**Requirement**
Starting with the line that contains "SW2: button (COM, N11) -> button (+3V3, COM)" and stopping after the line that contains "Y2: none -> 8MHz (N006, N009)", copy the entries below exactly. Include nothing else.

[Version comparison data]

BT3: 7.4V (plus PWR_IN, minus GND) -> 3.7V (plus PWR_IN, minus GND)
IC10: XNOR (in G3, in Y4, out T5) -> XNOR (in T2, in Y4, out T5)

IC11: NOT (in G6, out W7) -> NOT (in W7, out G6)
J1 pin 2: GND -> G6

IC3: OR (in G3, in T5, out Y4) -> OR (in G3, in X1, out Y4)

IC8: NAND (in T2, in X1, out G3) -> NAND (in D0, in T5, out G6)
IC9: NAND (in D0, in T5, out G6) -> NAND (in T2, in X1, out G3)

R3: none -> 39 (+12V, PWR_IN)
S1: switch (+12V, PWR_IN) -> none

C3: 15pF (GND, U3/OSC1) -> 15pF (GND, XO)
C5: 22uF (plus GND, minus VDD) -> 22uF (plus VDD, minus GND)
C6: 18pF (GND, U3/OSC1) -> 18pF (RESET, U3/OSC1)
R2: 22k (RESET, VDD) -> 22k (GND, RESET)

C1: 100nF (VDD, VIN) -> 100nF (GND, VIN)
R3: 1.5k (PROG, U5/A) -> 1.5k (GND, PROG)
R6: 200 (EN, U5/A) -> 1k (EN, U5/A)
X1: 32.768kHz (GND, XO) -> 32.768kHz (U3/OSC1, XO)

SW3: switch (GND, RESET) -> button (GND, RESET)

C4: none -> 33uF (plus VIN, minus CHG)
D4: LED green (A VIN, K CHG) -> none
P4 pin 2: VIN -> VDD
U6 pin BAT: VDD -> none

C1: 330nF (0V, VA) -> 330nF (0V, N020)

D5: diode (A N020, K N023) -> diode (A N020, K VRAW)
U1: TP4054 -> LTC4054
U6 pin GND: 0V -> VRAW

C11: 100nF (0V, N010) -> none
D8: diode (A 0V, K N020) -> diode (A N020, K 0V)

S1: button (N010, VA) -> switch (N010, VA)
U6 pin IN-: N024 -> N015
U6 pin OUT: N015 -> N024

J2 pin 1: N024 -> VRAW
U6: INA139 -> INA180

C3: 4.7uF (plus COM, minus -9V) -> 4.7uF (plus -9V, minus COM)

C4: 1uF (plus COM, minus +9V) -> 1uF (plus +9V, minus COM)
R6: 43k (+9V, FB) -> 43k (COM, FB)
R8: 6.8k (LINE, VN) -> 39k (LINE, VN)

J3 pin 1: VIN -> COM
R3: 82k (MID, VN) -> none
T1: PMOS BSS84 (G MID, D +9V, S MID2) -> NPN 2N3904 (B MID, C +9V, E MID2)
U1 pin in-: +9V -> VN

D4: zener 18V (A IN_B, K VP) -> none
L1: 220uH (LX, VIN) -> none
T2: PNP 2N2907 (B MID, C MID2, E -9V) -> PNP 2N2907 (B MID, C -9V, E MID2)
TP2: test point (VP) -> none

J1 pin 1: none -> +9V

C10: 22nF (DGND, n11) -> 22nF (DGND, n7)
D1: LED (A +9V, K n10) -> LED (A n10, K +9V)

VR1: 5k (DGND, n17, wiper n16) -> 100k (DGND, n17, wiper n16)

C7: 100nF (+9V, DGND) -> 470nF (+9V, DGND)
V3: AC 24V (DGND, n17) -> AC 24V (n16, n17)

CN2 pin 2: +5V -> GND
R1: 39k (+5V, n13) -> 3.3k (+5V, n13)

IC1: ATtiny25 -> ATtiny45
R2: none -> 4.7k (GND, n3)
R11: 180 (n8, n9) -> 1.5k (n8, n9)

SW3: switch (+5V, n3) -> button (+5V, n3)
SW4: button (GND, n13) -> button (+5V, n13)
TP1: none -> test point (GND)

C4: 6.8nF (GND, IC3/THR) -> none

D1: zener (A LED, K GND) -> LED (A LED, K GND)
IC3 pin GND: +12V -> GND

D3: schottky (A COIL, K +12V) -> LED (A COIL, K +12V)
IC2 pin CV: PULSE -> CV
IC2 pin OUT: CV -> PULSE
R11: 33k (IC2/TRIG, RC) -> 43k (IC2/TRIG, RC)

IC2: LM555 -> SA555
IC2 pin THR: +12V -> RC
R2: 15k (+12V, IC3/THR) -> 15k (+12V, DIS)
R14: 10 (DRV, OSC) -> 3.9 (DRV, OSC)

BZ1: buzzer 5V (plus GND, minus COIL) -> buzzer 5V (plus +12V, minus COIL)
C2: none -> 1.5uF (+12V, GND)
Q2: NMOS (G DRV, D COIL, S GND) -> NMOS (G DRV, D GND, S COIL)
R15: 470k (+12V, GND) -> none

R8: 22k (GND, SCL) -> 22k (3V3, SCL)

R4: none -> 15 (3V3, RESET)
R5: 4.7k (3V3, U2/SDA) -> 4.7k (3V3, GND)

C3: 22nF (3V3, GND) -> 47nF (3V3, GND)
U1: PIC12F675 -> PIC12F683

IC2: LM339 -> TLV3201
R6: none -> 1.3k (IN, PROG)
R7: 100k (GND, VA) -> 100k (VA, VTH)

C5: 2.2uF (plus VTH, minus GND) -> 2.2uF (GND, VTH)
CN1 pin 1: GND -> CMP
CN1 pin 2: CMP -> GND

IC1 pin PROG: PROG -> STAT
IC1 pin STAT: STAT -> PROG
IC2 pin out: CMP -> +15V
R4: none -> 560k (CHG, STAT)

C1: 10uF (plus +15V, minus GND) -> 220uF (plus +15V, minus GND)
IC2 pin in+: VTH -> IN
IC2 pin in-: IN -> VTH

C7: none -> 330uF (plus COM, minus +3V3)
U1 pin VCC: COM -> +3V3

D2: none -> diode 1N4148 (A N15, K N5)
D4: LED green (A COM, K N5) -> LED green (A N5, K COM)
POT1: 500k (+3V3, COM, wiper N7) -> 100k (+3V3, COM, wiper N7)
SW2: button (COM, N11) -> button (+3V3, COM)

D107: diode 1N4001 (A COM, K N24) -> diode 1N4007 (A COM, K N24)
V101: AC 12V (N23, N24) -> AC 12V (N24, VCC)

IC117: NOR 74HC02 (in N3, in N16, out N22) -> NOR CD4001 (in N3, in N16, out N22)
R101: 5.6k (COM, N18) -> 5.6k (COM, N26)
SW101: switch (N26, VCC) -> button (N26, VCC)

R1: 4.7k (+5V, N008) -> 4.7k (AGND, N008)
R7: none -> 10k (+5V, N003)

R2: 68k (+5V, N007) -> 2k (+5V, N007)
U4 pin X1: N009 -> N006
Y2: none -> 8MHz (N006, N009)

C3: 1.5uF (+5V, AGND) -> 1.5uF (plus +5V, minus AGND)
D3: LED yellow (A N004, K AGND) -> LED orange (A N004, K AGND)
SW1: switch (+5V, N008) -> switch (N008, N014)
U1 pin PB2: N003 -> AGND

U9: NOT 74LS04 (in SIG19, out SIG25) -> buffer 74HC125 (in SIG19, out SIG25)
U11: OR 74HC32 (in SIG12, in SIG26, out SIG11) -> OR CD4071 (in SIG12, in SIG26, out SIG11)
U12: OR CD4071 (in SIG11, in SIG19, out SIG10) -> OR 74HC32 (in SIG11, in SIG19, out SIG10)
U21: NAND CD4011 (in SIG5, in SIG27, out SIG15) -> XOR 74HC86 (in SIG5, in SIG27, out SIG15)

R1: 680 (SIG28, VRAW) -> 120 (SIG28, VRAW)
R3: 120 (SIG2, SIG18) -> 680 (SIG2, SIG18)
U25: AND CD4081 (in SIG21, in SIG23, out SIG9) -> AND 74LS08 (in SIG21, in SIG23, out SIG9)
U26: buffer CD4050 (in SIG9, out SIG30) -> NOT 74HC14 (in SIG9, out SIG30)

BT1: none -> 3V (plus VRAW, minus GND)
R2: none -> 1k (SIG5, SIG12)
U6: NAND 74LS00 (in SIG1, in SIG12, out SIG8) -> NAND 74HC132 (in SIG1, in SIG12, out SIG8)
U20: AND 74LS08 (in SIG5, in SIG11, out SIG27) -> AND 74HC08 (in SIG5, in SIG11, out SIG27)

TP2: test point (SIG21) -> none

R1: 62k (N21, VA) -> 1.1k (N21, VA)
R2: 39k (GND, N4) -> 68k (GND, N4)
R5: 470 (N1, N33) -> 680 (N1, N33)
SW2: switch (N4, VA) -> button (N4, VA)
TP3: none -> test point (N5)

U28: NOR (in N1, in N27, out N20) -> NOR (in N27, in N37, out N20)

**Completed task**
SW2: button (COM, N11) -> button (+3V3, COM)

D107: diode 1N4001 (A COM, K N24) -> diode 1N4007 (A COM, K N24)
V101: AC 12V (N23, N24) -> AC 12V (N24, VCC)

IC117: NOR 74HC02 (in N3, in N16, out N22) -> NOR CD4001 (in N3, in N16, out N22)
R101: 5.6k (COM, N18) -> 5.6k (COM, N26)
SW101: switch (N26, VCC) -> button (N26, VCC)

R1: 4.7k (+5V, N008) -> 4.7k (AGND, N008)
R7: none -> 10k (+5V, N003)

R2: 68k (+5V, N007) -> 2k (+5V, N007)
U4 pin X1: N009 -> N006
Y2: none -> 8MHz (N006, N009)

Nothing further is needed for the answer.